*** Task data Section Begins ***

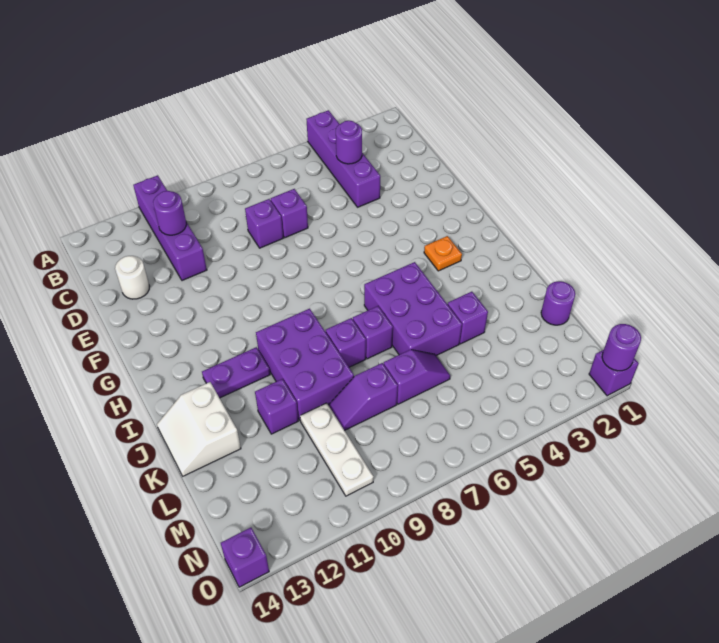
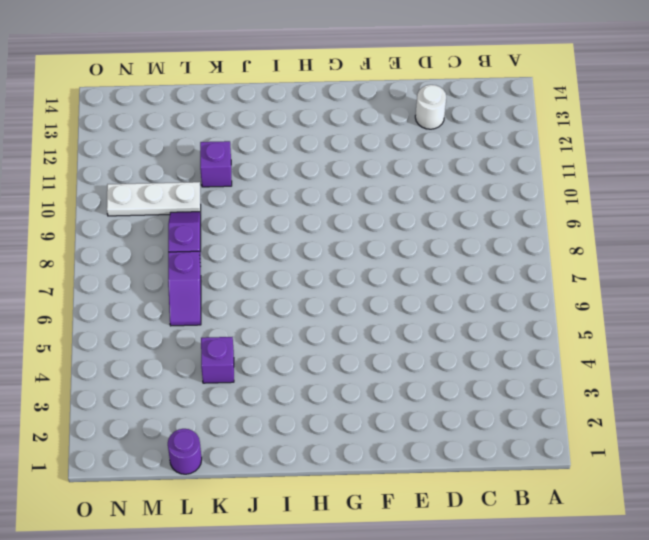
none -> purple brick A4:D4 level 1
none -> purple brick A11:D11 level 1
none -> purple brick D7 level 1

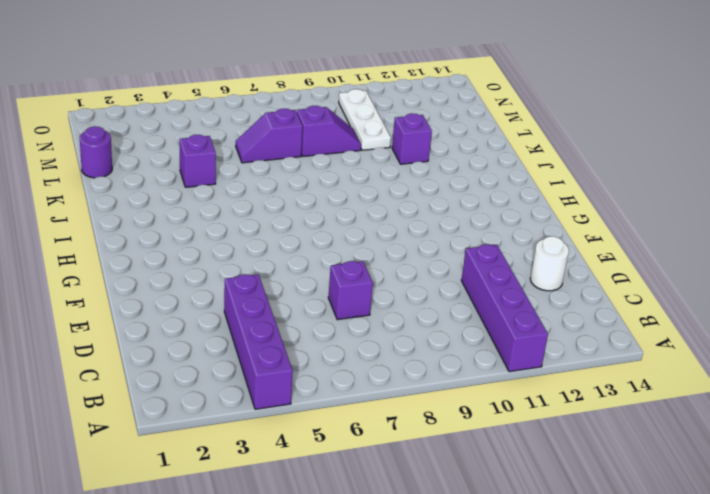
none -> purple brick D8 level 1
none -> orange plate H3 level 1
none -> purple brick I5:K6 level 1

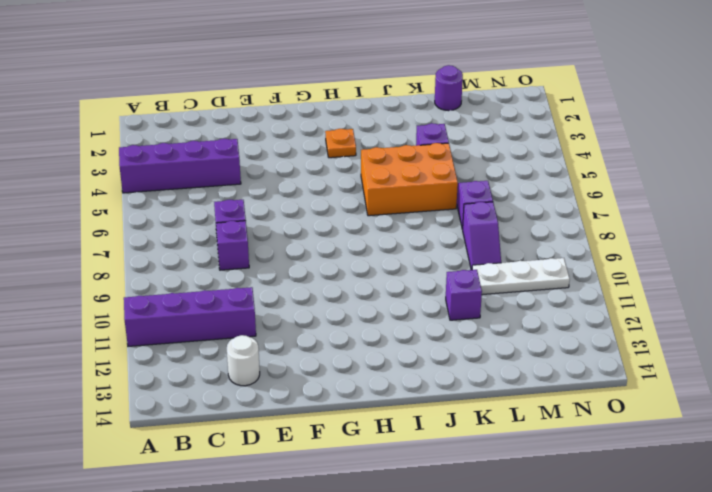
orange brick I5:K6 level 1 -> purple brick I5:K6 level 1
none -> purple brick I9:K10 level 1
none -> purple plate I11:I12 level 1
none -> purple brick J7 level 1

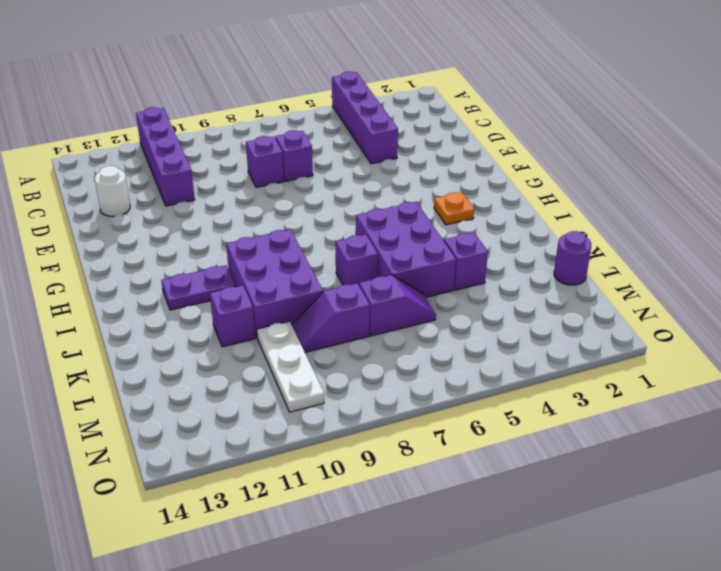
none -> purple brick J8 level 1
none -> white slope J13:K14 level 1 top 13
none -> purple brick O1 level 1

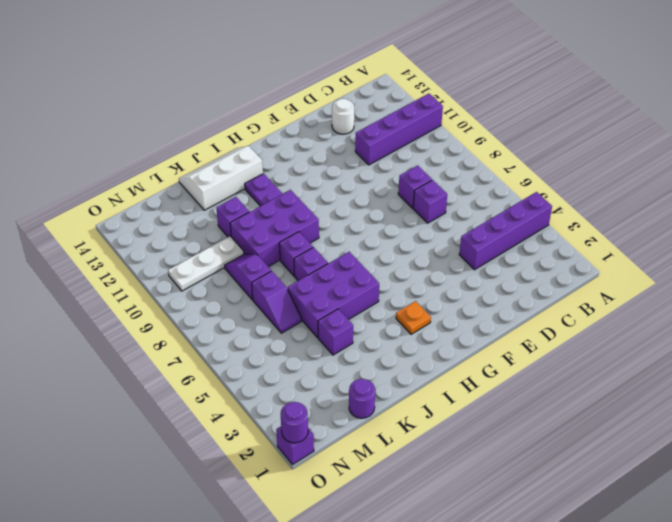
white slope I13:K14 level 1 top 13 -> white slope J13:K14 level 1 top 13
none -> purple brick O14 level 1
none -> purple round brick C4 level 2
none -> purple round brick C11 level 2

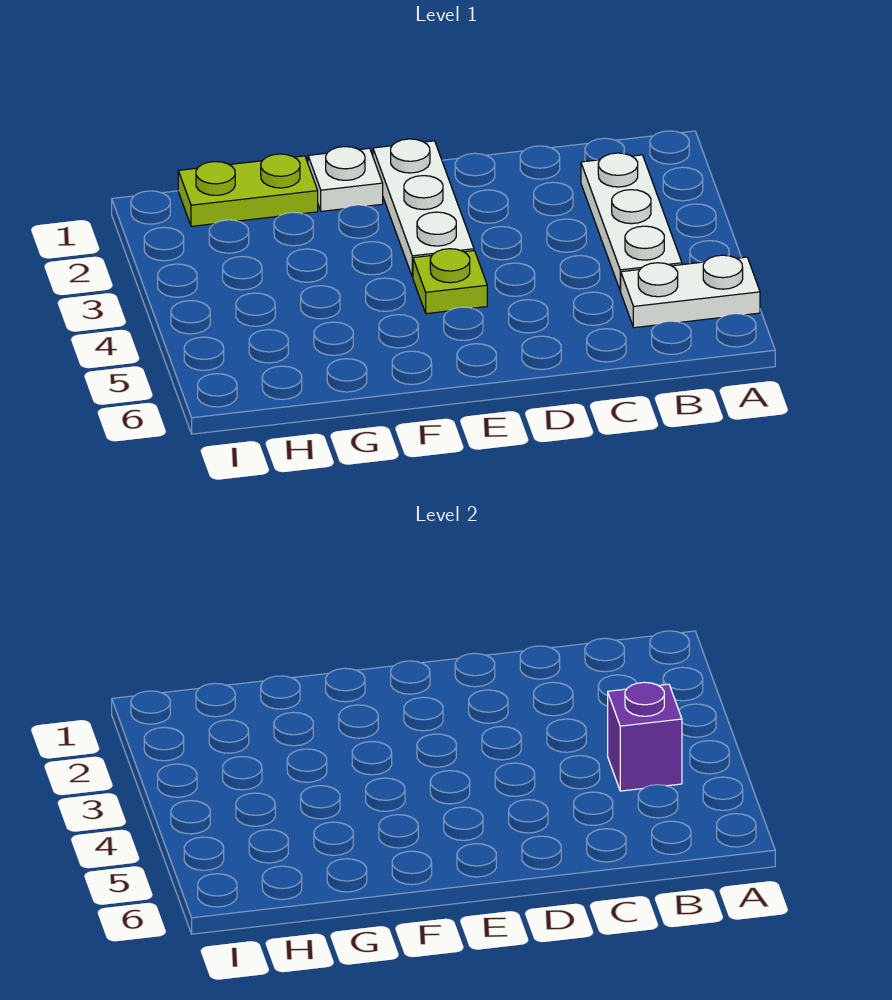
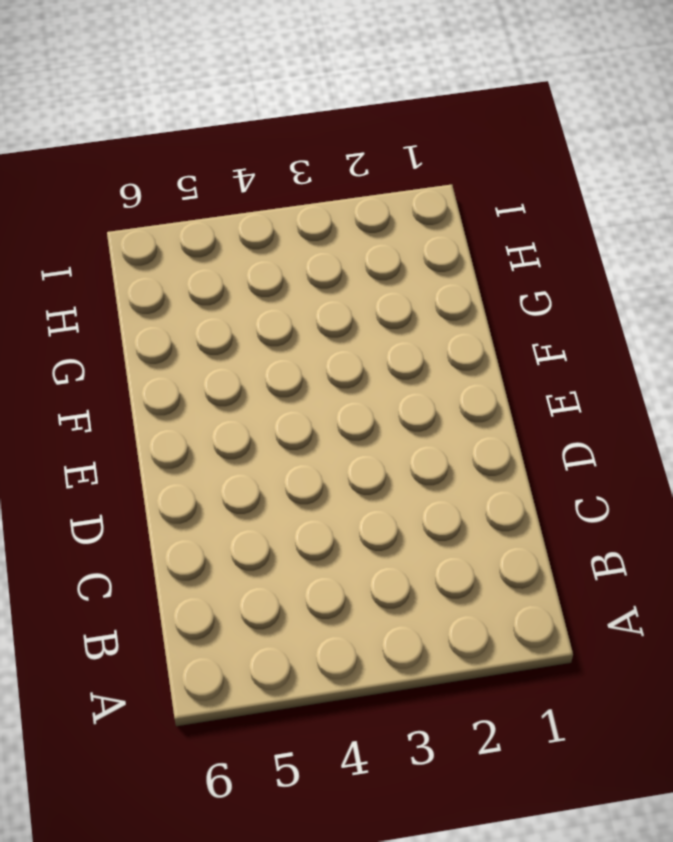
none -> white plate A5:B5 level 1
none -> white plate B2:B4 level 1

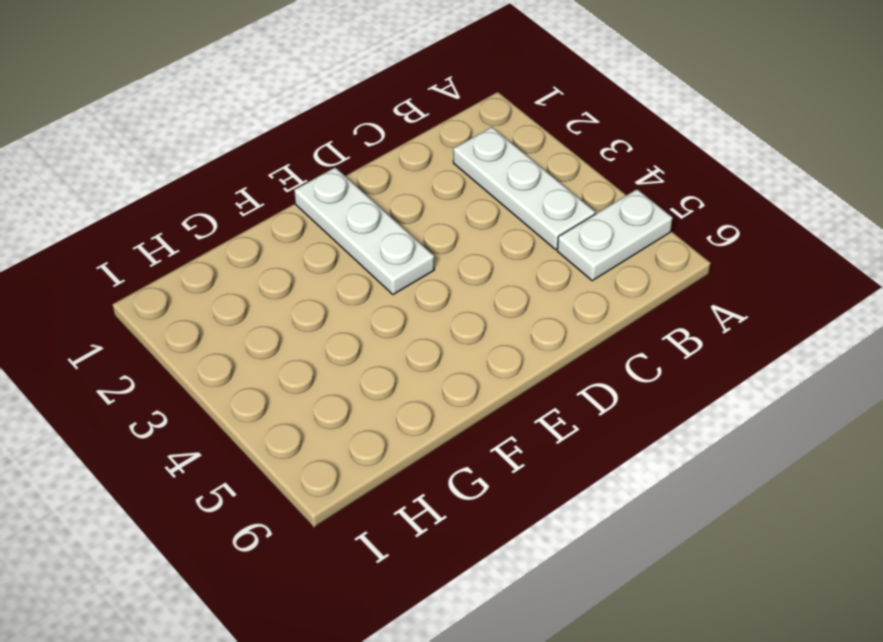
none -> lime plate E4 level 1
none -> white plate F1 level 1

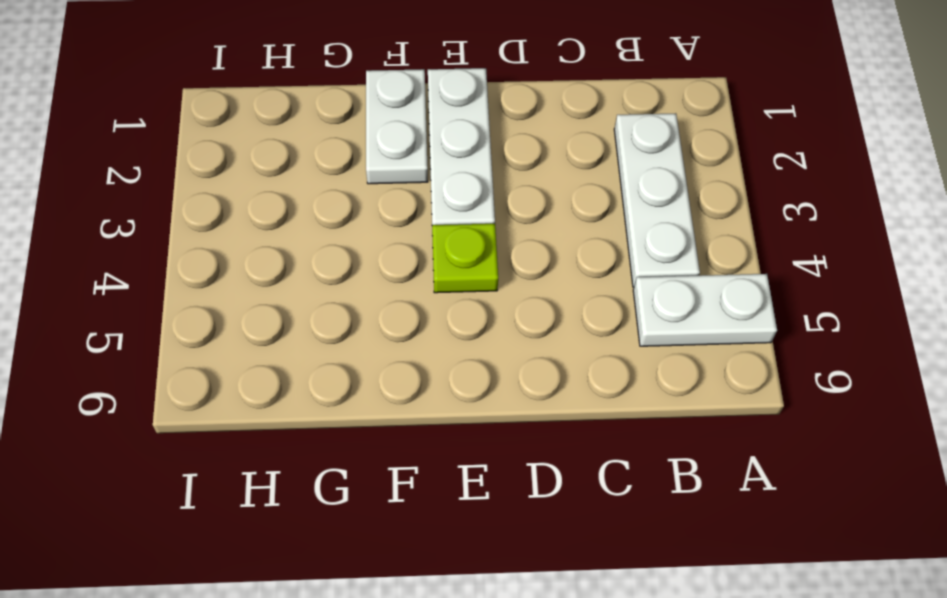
white plate F1:F2 level 1 -> white plate F1 level 1
none -> lime plate G1:H1 level 1
none -> purple brick B4 level 2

*** Task data Section Ends ***

→ Task brief
Look through the listing above and count the lines where the string "plate" appears. Report the number only.

→ Reply to the task
8